Work instructions: Entries follow. Return each line that contains the word "moved".

Records contained in a dataset:
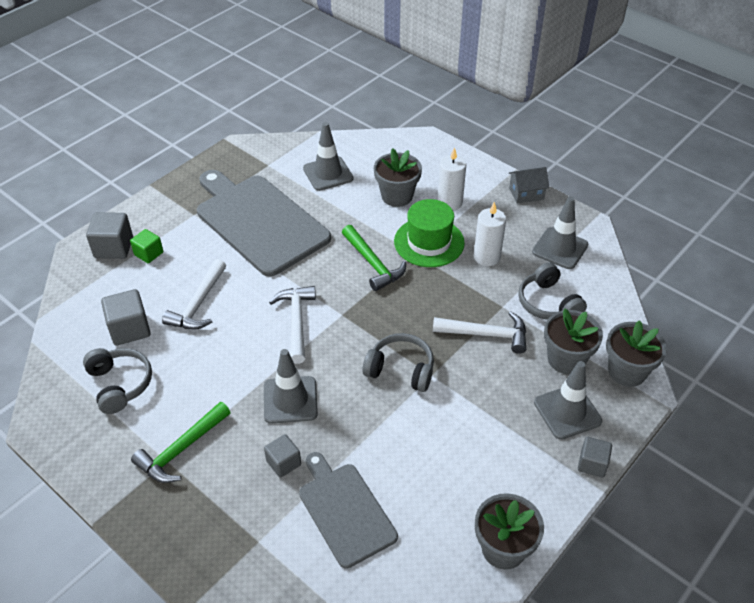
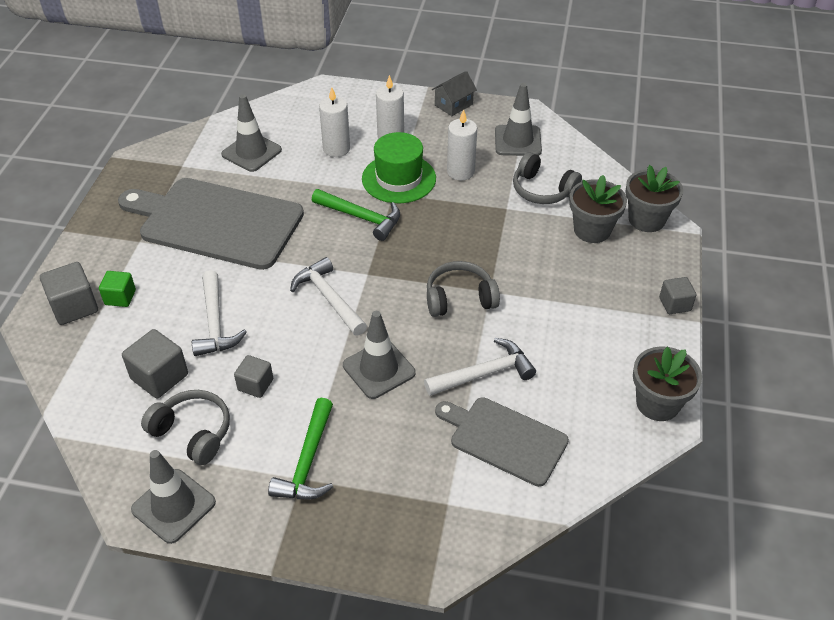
camera: 30 degrees left, 0 degrees up
grey cube [264,434,301,478] -> grey cube moved to [234,355,273,398]
grey flower pot [374,148,422,207] -> white candle [319,87,350,157]
white hammer [433,311,526,354] -> white hammer moved to [424,338,536,396]
grey traffic cone [534,361,602,440] -> grey traffic cone moved to [131,450,216,544]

Written reply:
grey cube [264,434,301,478] -> grey cube moved to [234,355,273,398]
white hammer [433,311,526,354] -> white hammer moved to [424,338,536,396]
grey traffic cone [534,361,602,440] -> grey traffic cone moved to [131,450,216,544]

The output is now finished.